◆ **Collected material**:
== Segment start ==
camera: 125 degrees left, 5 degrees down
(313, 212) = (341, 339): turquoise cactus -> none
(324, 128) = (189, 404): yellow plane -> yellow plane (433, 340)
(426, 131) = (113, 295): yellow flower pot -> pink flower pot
== Segment end ==
In the listing above, find the lines holding the word "yellow" and copy them.

◆ **Solved exercise**:
(324, 128) = (189, 404): yellow plane -> yellow plane (433, 340)
(426, 131) = (113, 295): yellow flower pot -> pink flower pot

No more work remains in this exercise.